**Required work**: Exactly as written, output each of the lines below, with no images.

**Supplied material**:
== Segment start ==

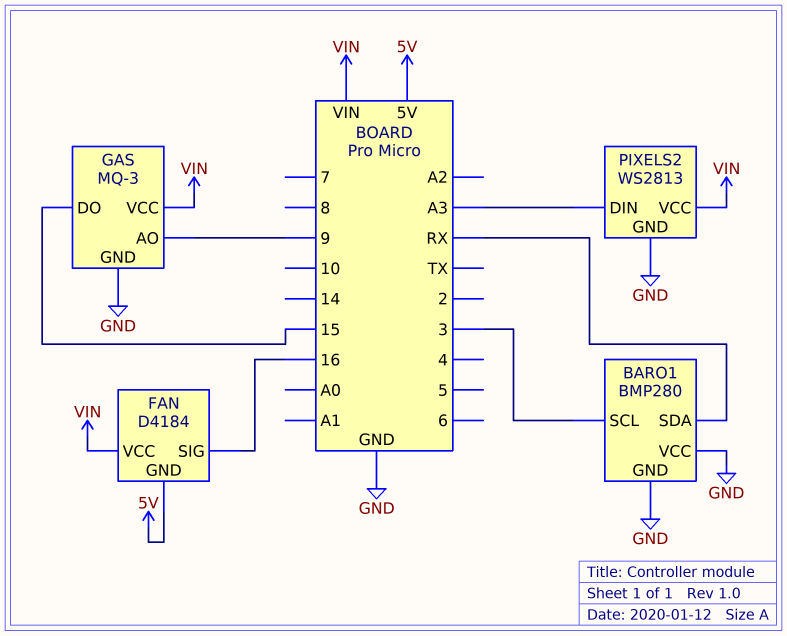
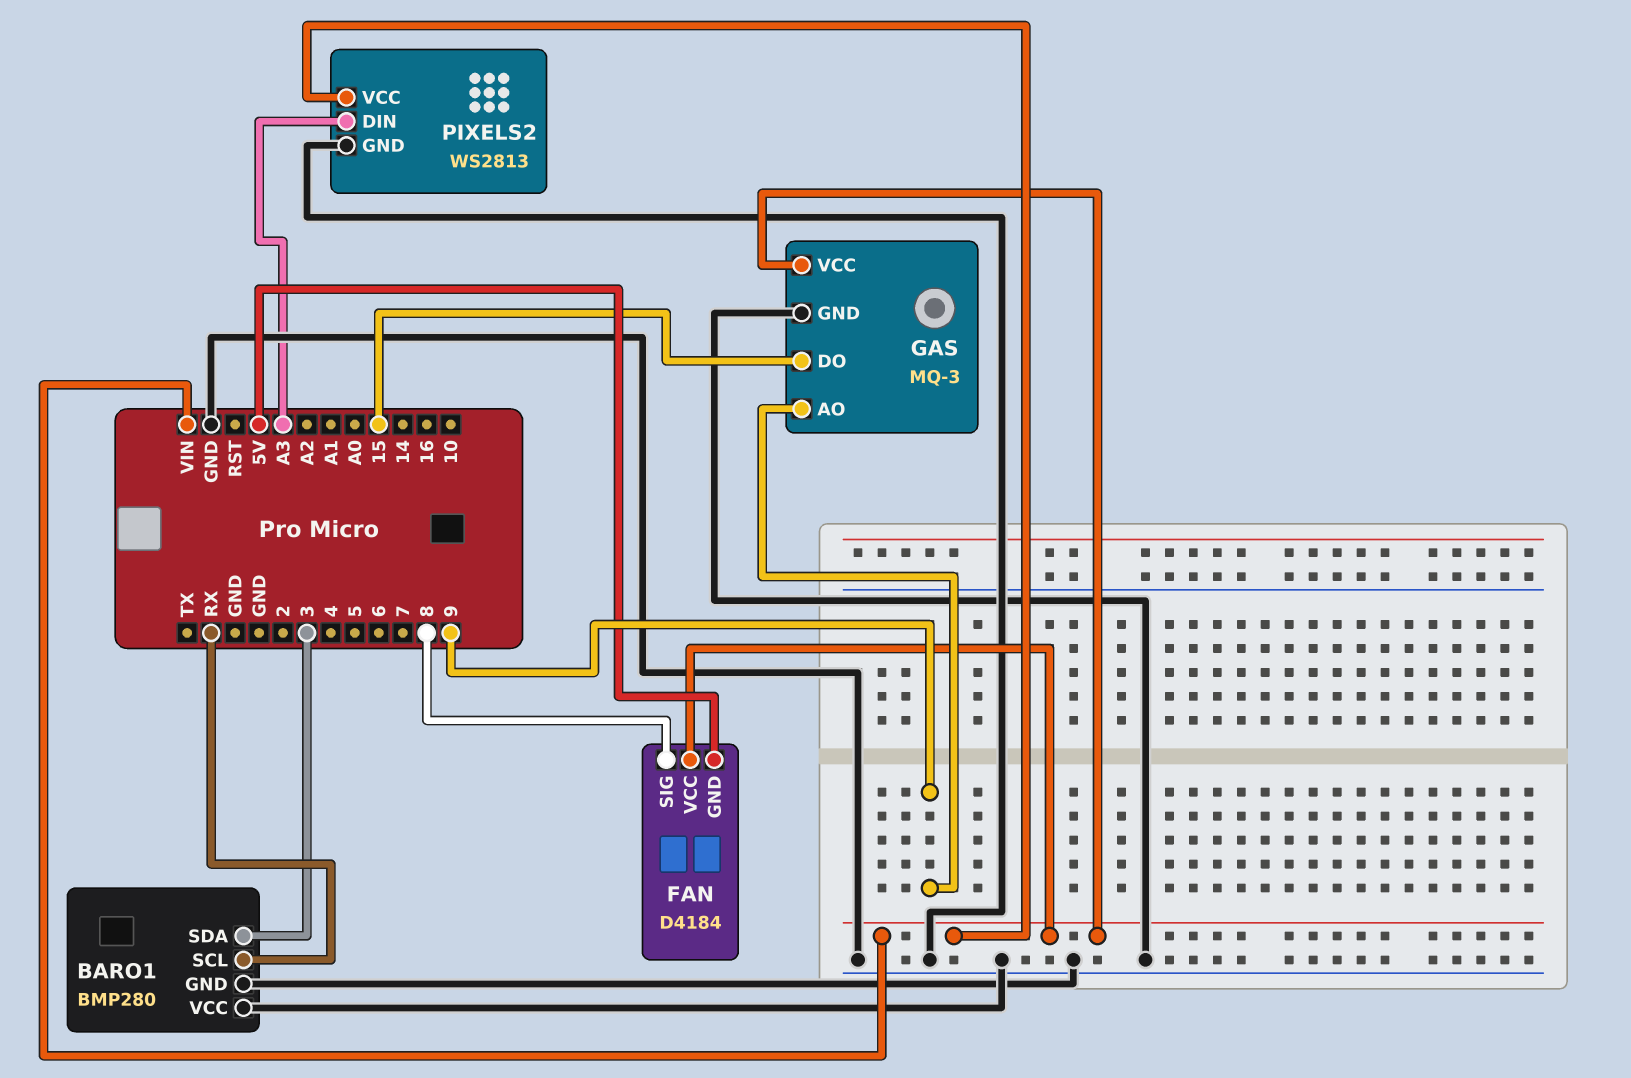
BARO1 pin SCL: 3 -> RX
BARO1 pin SDA: RX -> 3
FAN pin SIG: 16 -> 8

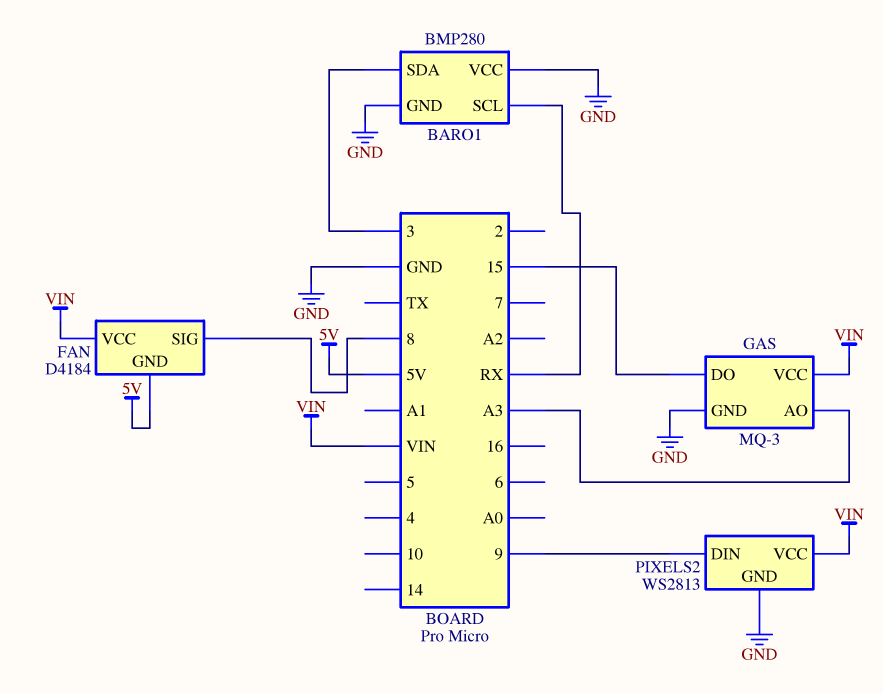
GAS pin AO: 9 -> A3
PIXELS2 pin DIN: A3 -> 9

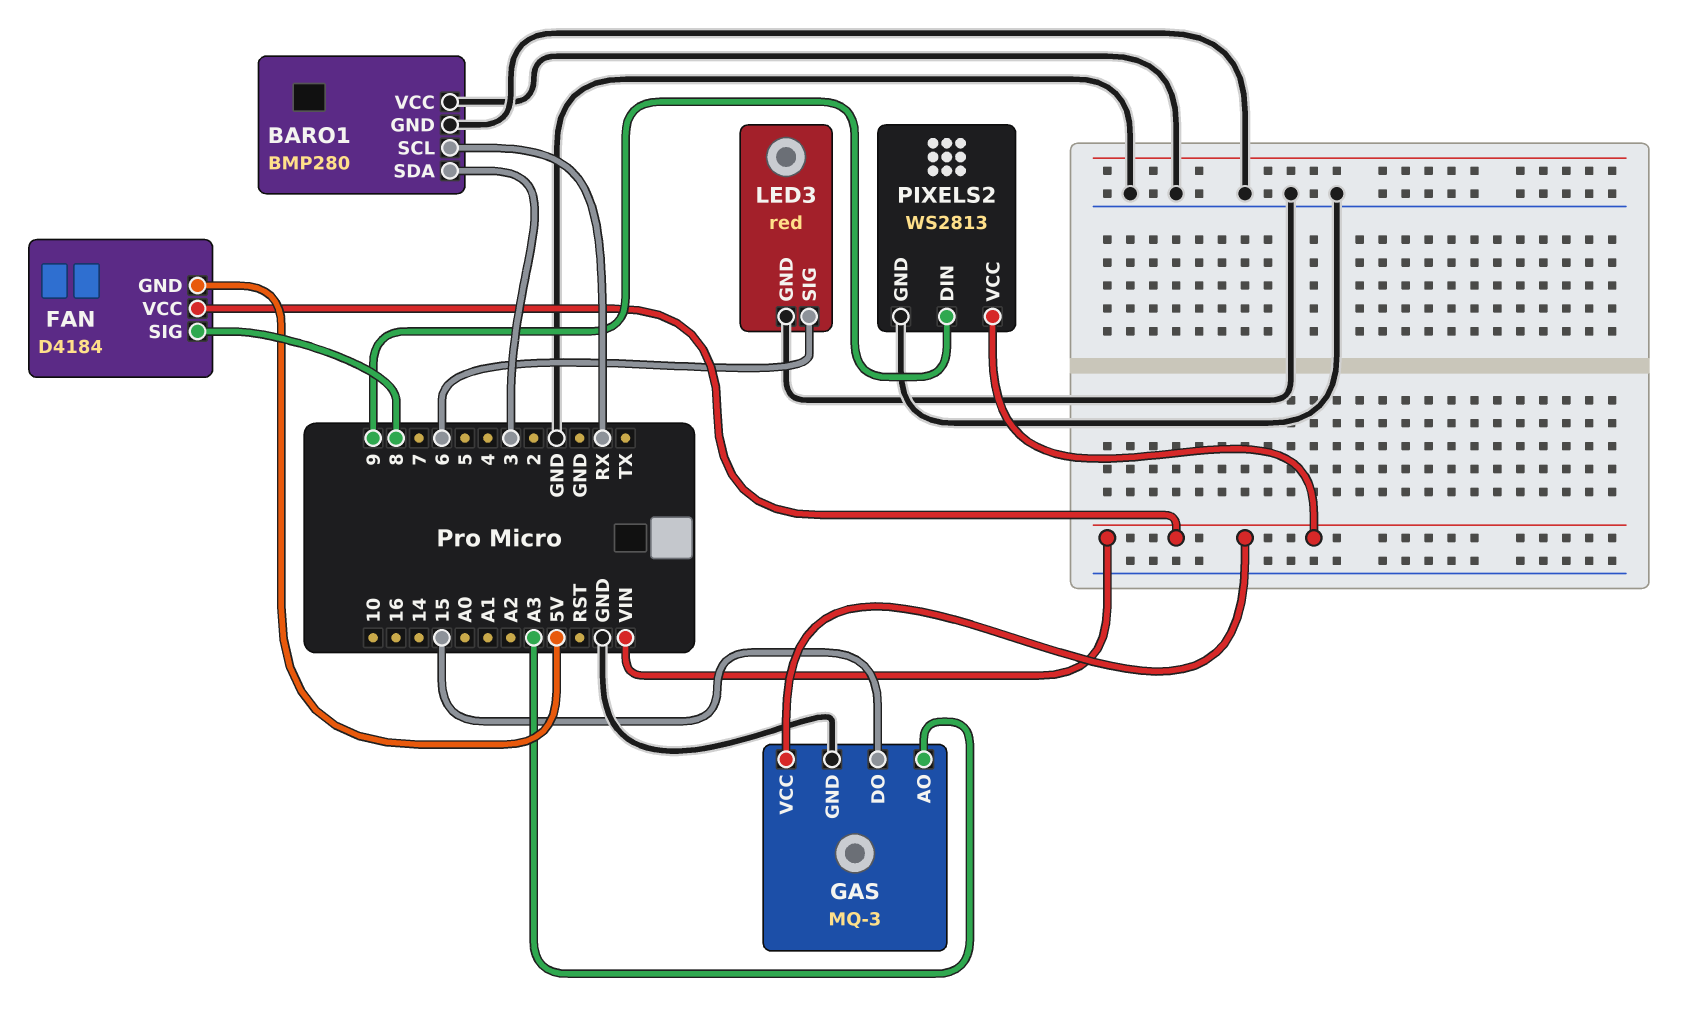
LED3: none -> red
LED3 pin GND: none -> GND
LED3 pin SIG: none -> 6

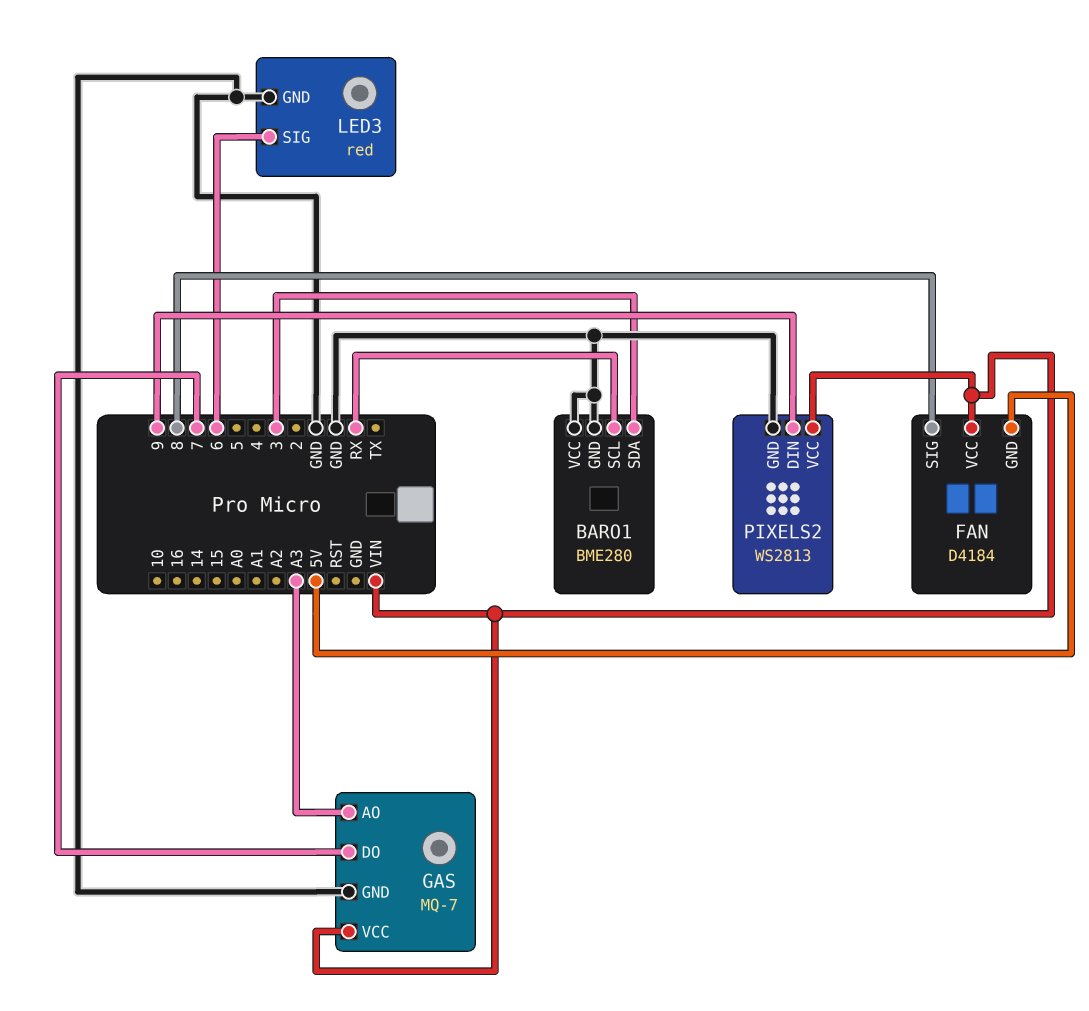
BARO1: BMP280 -> BME280
GAS: MQ-3 -> MQ-7
GAS pin DO: 15 -> 7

== Segment end ==

**The answer**:
BARO1 pin SCL: 3 -> RX
BARO1 pin SDA: RX -> 3
FAN pin SIG: 16 -> 8

GAS pin AO: 9 -> A3
PIXELS2 pin DIN: A3 -> 9

LED3: none -> red
LED3 pin GND: none -> GND
LED3 pin SIG: none -> 6

BARO1: BMP280 -> BME280
GAS: MQ-3 -> MQ-7
GAS pin DO: 15 -> 7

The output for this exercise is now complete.